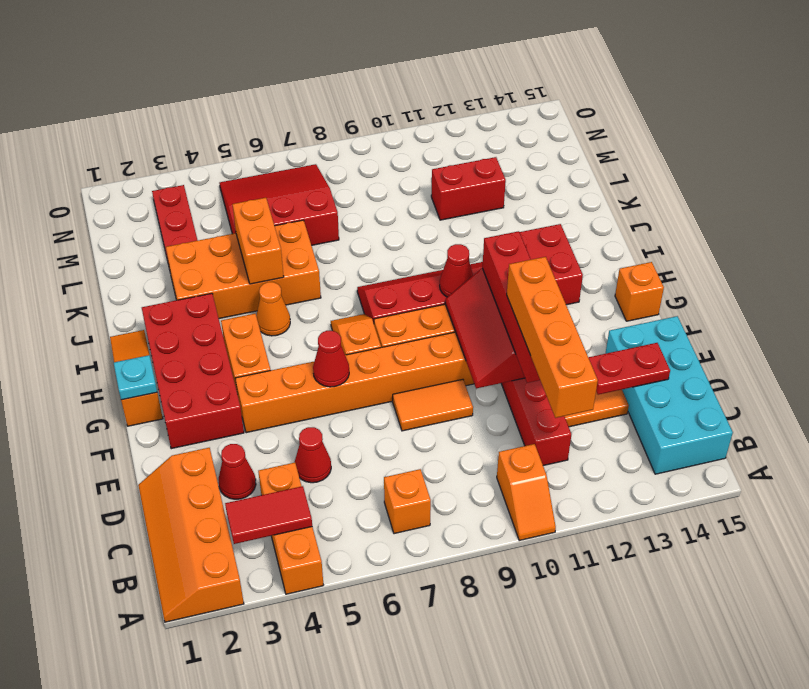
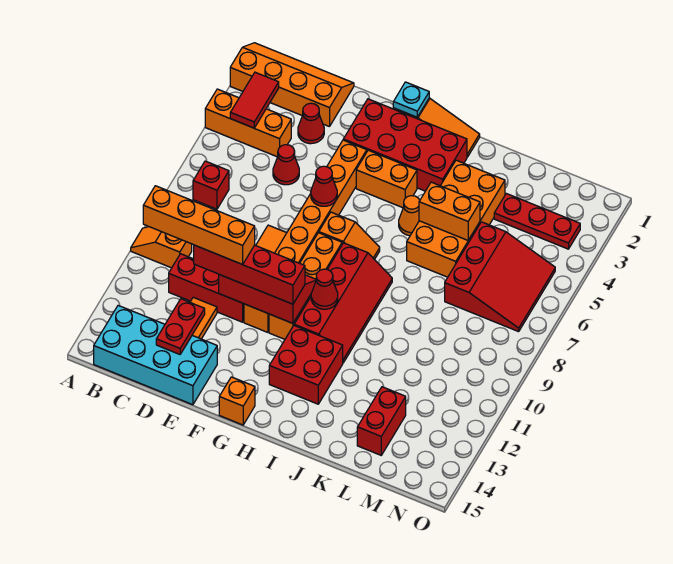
orange brick B7 level 1 -> red brick B7 level 1
red brick L11:L12 level 1 -> red brick L13:L14 level 1

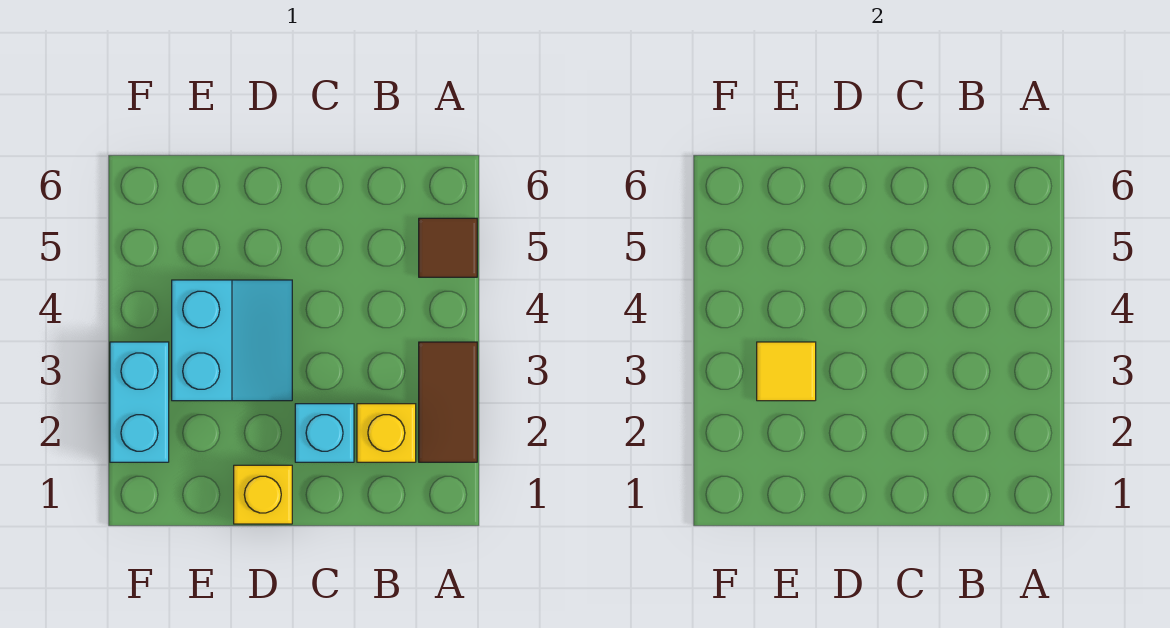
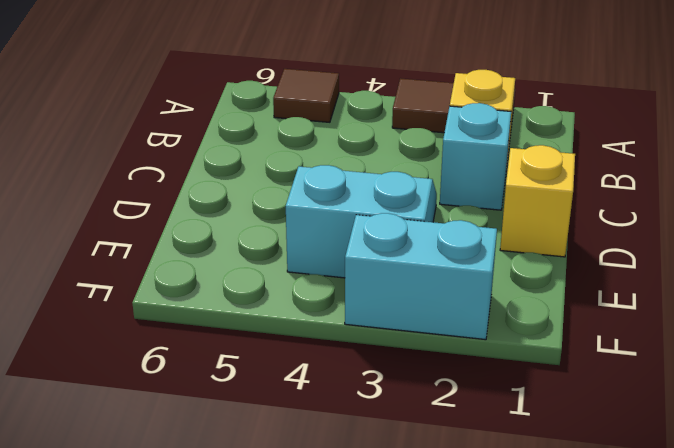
yellow tile E3 level 2 -> none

* **Exercise**: Write out each line above that contains the word "brick".

* **Answer to the problem**:
orange brick B7 level 1 -> red brick B7 level 1
red brick L11:L12 level 1 -> red brick L13:L14 level 1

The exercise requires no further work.